Dataset items
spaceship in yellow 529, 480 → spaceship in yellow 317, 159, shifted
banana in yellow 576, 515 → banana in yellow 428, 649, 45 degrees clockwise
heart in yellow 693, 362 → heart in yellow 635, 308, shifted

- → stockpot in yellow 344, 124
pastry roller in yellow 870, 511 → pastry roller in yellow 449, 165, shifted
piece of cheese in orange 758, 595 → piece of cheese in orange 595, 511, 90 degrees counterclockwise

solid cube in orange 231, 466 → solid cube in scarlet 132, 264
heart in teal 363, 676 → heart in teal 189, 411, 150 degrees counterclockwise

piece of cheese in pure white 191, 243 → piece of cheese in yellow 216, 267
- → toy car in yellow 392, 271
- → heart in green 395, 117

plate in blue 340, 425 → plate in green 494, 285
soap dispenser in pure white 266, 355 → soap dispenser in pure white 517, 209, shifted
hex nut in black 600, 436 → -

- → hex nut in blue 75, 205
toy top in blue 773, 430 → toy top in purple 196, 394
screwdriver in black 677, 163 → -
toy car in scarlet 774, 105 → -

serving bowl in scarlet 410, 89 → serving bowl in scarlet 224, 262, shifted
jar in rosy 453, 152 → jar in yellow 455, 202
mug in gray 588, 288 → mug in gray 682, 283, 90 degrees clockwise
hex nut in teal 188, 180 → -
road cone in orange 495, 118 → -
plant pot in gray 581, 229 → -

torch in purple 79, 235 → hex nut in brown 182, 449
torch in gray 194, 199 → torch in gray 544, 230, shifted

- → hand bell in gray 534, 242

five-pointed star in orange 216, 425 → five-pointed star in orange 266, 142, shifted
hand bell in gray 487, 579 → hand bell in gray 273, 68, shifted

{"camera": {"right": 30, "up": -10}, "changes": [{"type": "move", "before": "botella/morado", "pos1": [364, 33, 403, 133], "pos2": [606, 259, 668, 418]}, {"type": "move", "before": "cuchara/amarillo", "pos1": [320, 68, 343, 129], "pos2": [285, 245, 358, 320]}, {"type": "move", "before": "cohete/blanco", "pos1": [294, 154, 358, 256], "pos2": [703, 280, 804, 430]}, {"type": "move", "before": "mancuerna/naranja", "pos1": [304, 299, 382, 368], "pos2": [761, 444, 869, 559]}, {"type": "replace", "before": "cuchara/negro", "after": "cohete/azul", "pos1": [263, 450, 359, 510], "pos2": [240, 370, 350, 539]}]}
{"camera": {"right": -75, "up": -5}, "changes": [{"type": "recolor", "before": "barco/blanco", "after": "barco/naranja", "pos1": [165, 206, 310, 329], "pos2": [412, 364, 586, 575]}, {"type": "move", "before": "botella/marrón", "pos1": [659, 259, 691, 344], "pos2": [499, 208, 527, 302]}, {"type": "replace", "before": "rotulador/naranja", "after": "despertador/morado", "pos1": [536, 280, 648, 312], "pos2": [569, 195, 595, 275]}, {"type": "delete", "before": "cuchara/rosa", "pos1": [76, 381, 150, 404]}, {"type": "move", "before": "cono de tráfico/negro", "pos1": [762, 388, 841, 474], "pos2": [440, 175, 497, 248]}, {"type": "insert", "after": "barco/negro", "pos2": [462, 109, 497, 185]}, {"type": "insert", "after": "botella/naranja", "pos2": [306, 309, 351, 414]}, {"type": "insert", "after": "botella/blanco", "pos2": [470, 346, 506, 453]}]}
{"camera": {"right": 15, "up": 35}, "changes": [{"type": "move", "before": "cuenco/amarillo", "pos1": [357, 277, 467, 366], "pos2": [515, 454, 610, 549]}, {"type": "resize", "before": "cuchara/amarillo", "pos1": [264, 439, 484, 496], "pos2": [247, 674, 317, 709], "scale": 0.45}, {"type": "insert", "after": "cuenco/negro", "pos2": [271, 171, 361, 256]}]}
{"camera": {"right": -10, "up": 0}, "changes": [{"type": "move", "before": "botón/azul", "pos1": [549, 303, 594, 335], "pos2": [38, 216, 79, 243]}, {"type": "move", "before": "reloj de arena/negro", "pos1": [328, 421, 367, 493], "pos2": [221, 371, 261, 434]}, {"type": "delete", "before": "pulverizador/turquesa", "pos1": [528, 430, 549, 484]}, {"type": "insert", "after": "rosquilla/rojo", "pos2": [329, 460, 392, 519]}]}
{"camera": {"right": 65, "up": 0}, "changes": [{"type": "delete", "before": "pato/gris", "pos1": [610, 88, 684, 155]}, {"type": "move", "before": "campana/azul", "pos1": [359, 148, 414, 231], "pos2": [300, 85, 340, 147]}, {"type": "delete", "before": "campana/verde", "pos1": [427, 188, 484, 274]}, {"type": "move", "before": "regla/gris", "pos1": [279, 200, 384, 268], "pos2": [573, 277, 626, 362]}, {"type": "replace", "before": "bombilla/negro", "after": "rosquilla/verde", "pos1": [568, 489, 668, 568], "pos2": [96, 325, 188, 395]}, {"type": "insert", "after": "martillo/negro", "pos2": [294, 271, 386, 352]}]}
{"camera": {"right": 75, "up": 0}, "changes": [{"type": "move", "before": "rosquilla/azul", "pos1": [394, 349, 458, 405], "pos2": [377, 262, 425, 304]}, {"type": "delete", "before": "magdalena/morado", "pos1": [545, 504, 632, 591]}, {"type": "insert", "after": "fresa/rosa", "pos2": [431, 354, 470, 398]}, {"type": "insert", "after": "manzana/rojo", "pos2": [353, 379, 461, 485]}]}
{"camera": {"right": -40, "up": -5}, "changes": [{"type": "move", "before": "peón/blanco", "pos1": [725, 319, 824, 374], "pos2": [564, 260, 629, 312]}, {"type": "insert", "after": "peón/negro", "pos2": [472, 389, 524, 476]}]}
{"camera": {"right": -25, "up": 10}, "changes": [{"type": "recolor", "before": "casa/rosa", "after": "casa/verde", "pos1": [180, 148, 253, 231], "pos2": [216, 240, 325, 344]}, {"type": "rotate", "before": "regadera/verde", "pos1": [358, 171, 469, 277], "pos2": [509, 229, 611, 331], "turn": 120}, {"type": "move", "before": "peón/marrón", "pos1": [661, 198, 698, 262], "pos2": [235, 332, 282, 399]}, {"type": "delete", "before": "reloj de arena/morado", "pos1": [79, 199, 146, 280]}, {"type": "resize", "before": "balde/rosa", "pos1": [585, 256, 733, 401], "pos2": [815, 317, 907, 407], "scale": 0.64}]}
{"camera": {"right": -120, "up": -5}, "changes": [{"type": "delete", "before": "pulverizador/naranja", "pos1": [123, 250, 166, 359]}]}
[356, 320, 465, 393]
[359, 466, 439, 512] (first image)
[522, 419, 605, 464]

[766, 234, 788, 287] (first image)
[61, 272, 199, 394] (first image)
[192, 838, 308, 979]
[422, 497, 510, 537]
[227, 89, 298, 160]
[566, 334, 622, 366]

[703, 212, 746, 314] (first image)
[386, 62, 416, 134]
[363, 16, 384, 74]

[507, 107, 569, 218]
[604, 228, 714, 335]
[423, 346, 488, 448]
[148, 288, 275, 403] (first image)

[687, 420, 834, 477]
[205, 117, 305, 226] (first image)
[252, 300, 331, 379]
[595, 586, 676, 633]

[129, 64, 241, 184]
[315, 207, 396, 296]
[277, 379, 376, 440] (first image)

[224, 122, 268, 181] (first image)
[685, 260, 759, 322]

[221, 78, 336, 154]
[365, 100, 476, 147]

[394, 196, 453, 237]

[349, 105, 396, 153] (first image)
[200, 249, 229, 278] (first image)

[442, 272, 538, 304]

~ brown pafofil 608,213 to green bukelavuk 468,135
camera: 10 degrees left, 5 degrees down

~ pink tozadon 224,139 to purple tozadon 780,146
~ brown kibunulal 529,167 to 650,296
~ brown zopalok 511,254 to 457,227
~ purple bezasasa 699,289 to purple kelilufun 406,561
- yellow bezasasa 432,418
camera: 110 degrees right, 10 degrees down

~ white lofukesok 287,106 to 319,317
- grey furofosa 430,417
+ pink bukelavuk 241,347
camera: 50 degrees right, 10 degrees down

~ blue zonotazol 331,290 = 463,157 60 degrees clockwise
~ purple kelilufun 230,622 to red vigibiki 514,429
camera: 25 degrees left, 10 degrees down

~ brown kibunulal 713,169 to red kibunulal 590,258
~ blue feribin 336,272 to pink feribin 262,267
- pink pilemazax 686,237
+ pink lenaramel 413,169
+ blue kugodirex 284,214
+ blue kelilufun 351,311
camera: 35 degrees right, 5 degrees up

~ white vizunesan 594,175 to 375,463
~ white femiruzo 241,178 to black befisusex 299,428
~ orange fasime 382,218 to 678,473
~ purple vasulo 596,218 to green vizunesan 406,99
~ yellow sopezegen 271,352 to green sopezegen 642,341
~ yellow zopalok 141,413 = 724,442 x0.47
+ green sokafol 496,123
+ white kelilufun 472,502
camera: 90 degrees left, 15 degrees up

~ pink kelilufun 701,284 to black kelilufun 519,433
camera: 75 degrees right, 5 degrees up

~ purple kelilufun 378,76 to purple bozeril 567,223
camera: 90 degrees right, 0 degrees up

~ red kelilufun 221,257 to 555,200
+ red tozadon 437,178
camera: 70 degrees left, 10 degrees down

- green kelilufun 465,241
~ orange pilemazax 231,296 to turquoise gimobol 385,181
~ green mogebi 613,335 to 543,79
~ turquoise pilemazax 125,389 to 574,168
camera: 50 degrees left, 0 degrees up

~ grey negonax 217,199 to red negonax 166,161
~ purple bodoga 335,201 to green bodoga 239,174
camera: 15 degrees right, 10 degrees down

### TASK REQUIREMENTS
Look above for the line with "[359, 466, 439, 512] (first image)" and the line with "green bukelavuk 468,135". Retype those two lines and every line between them exactly, adding nothing.

### SOLUTION FOR THIS TASK
[359, 466, 439, 512] (first image)
[522, 419, 605, 464]

[766, 234, 788, 287] (first image)
[61, 272, 199, 394] (first image)
[192, 838, 308, 979]
[422, 497, 510, 537]
[227, 89, 298, 160]
[566, 334, 622, 366]

[703, 212, 746, 314] (first image)
[386, 62, 416, 134]
[363, 16, 384, 74]

[507, 107, 569, 218]
[604, 228, 714, 335]
[423, 346, 488, 448]
[148, 288, 275, 403] (first image)

[687, 420, 834, 477]
[205, 117, 305, 226] (first image)
[252, 300, 331, 379]
[595, 586, 676, 633]

[129, 64, 241, 184]
[315, 207, 396, 296]
[277, 379, 376, 440] (first image)

[224, 122, 268, 181] (first image)
[685, 260, 759, 322]

[221, 78, 336, 154]
[365, 100, 476, 147]

[394, 196, 453, 237]

[349, 105, 396, 153] (first image)
[200, 249, 229, 278] (first image)

[442, 272, 538, 304]

~ brown pafofil 608,213 to green bukelavuk 468,135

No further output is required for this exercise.